-- Dataset records follows --

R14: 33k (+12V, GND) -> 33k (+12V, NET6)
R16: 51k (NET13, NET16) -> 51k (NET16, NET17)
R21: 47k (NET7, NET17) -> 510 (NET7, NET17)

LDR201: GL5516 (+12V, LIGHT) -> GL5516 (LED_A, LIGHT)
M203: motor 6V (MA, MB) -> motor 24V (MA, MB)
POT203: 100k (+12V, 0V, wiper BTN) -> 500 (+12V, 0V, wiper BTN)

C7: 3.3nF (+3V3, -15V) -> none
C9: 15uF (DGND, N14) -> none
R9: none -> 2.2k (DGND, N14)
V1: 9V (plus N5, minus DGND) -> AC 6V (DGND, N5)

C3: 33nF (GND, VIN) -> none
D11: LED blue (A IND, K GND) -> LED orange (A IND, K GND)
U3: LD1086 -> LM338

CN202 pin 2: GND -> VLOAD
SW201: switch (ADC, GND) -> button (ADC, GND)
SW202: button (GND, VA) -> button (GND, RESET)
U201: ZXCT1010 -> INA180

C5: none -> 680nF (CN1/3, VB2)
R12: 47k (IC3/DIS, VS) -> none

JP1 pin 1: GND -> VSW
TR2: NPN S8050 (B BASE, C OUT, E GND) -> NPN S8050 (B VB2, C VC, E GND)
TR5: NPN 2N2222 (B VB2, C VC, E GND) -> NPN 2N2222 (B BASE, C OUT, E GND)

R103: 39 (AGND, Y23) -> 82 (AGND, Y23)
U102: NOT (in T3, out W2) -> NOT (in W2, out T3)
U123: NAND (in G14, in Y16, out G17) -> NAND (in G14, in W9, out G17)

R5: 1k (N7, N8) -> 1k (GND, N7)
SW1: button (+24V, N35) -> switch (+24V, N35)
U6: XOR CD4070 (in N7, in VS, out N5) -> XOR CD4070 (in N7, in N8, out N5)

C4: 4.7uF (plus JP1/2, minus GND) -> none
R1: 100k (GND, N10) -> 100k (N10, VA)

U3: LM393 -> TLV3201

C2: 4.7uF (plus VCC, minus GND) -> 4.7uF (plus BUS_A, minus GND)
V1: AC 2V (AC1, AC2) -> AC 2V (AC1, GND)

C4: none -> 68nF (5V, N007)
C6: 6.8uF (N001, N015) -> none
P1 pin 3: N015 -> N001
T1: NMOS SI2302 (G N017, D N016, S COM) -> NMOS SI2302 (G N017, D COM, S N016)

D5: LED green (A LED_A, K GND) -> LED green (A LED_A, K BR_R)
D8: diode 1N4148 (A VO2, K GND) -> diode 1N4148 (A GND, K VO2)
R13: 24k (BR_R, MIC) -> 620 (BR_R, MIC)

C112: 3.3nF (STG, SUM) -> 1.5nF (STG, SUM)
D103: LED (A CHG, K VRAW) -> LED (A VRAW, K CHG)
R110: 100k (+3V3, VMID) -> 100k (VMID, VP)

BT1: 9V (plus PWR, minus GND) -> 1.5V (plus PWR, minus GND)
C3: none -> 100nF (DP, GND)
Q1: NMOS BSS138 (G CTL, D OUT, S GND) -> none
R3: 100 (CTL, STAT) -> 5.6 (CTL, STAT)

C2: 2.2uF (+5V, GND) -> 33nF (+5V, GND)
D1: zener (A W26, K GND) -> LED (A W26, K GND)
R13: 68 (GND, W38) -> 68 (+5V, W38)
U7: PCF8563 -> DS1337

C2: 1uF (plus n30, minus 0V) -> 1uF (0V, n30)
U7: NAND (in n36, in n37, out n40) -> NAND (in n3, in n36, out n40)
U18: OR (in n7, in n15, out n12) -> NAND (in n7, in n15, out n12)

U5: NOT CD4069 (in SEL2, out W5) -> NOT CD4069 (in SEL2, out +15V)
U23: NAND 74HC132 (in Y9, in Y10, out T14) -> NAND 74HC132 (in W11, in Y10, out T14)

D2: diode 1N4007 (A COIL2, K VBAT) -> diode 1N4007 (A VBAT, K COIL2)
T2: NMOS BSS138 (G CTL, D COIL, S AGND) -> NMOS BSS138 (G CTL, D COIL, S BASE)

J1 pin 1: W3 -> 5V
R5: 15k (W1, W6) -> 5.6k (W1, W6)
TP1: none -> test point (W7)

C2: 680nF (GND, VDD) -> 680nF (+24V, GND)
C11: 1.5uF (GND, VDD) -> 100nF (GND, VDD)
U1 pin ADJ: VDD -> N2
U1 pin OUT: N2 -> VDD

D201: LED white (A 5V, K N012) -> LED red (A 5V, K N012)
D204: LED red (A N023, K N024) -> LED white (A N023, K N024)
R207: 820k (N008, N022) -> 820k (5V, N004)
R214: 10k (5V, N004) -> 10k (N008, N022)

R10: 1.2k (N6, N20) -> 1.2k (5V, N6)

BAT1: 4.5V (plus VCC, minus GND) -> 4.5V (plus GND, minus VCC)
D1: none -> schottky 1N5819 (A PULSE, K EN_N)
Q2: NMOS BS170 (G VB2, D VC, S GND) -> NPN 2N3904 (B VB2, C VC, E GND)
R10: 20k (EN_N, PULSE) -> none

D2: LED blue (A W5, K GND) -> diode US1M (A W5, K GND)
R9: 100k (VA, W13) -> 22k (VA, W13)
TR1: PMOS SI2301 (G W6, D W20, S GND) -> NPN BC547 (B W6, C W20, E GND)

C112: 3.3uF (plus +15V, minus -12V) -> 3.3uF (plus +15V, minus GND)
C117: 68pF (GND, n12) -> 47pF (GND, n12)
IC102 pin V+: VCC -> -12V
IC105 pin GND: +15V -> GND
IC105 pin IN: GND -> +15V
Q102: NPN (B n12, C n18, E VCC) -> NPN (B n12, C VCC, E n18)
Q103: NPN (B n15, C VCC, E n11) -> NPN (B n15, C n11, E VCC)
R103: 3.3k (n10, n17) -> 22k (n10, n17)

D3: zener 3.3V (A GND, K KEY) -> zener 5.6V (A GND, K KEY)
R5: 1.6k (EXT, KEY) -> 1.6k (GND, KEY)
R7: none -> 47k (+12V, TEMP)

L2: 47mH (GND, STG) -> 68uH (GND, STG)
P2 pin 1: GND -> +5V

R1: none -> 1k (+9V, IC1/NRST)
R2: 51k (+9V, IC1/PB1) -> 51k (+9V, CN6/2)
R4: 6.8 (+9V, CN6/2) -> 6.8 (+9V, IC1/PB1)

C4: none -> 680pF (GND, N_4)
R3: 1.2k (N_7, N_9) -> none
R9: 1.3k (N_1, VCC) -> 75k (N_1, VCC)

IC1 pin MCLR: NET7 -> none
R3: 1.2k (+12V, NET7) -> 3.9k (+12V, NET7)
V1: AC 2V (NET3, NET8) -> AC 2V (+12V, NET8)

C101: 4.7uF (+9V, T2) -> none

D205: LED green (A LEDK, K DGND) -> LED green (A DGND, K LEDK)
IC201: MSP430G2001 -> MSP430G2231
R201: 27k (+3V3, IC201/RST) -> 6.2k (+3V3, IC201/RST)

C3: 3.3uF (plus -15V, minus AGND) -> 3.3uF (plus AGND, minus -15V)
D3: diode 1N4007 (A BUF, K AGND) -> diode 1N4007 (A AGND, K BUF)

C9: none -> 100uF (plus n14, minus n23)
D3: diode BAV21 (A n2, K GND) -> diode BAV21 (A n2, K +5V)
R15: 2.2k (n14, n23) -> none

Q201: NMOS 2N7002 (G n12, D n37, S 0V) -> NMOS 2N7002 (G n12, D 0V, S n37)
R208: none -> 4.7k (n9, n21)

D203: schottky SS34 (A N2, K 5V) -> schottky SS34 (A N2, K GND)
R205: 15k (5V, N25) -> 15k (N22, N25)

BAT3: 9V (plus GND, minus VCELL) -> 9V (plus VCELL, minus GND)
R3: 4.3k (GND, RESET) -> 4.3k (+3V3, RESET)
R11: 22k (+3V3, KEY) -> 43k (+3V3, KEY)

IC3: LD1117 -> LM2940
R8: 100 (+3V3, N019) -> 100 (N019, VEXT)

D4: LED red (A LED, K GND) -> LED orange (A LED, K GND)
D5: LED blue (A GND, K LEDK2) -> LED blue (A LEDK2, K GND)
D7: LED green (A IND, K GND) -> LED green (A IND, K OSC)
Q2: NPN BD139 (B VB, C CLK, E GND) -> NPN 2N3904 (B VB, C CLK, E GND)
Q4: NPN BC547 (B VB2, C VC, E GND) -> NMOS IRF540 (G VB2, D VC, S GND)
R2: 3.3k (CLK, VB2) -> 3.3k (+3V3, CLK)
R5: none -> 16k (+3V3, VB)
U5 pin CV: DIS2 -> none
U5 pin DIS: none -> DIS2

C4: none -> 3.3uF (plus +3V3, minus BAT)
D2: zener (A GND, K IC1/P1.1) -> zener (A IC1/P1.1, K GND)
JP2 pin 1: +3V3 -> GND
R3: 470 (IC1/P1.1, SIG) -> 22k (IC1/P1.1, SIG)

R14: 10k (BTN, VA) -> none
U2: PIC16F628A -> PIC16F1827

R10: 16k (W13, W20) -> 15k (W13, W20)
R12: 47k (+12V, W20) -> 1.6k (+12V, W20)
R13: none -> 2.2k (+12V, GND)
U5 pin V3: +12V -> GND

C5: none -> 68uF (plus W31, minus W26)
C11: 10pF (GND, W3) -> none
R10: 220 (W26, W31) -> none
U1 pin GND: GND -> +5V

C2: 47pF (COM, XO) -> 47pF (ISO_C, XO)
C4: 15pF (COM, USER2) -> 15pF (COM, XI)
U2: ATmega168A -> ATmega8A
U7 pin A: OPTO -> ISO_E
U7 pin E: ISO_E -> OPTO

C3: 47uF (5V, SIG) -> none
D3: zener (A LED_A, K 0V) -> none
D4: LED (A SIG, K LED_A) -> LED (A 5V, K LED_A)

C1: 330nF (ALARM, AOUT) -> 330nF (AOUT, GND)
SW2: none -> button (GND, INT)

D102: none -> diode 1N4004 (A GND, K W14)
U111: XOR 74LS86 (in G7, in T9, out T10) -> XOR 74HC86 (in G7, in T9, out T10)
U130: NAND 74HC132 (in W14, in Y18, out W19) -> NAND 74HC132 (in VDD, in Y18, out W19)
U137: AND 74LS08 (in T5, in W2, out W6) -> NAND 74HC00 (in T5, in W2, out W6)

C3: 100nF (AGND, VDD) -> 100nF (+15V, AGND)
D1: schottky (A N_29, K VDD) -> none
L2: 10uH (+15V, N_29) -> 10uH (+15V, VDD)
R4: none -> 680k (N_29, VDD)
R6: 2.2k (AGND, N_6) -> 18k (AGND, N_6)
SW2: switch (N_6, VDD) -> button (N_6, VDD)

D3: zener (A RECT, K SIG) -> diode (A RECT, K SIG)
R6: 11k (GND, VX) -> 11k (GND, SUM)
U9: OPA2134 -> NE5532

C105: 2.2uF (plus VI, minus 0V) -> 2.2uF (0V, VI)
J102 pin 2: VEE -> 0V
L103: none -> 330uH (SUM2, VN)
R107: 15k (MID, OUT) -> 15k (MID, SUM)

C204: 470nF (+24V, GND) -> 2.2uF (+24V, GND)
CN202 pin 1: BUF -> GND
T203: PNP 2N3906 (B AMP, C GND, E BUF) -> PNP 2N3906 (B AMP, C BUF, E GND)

-- Dataset records concluded --

How to complete this task »
Starting at the line above that holds "R3: 470 (IC1/P1.1, SIG)" and ending at the line that holds "J102 pin 2: VEE -> 0V", transcribe each line exactly and include no other lines.

Solution to the exercise »
R3: 470 (IC1/P1.1, SIG) -> 22k (IC1/P1.1, SIG)

R14: 10k (BTN, VA) -> none
U2: PIC16F628A -> PIC16F1827

R10: 16k (W13, W20) -> 15k (W13, W20)
R12: 47k (+12V, W20) -> 1.6k (+12V, W20)
R13: none -> 2.2k (+12V, GND)
U5 pin V3: +12V -> GND

C5: none -> 68uF (plus W31, minus W26)
C11: 10pF (GND, W3) -> none
R10: 220 (W26, W31) -> none
U1 pin GND: GND -> +5V

C2: 47pF (COM, XO) -> 47pF (ISO_C, XO)
C4: 15pF (COM, USER2) -> 15pF (COM, XI)
U2: ATmega168A -> ATmega8A
U7 pin A: OPTO -> ISO_E
U7 pin E: ISO_E -> OPTO

C3: 47uF (5V, SIG) -> none
D3: zener (A LED_A, K 0V) -> none
D4: LED (A SIG, K LED_A) -> LED (A 5V, K LED_A)

C1: 330nF (ALARM, AOUT) -> 330nF (AOUT, GND)
SW2: none -> button (GND, INT)

D102: none -> diode 1N4004 (A GND, K W14)
U111: XOR 74LS86 (in G7, in T9, out T10) -> XOR 74HC86 (in G7, in T9, out T10)
U130: NAND 74HC132 (in W14, in Y18, out W19) -> NAND 74HC132 (in VDD, in Y18, out W19)
U137: AND 74LS08 (in T5, in W2, out W6) -> NAND 74HC00 (in T5, in W2, out W6)

C3: 100nF (AGND, VDD) -> 100nF (+15V, AGND)
D1: schottky (A N_29, K VDD) -> none
L2: 10uH (+15V, N_29) -> 10uH (+15V, VDD)
R4: none -> 680k (N_29, VDD)
R6: 2.2k (AGND, N_6) -> 18k (AGND, N_6)
SW2: switch (N_6, VDD) -> button (N_6, VDD)

D3: zener (A RECT, K SIG) -> diode (A RECT, K SIG)
R6: 11k (GND, VX) -> 11k (GND, SUM)
U9: OPA2134 -> NE5532

C105: 2.2uF (plus VI, minus 0V) -> 2.2uF (0V, VI)
J102 pin 2: VEE -> 0V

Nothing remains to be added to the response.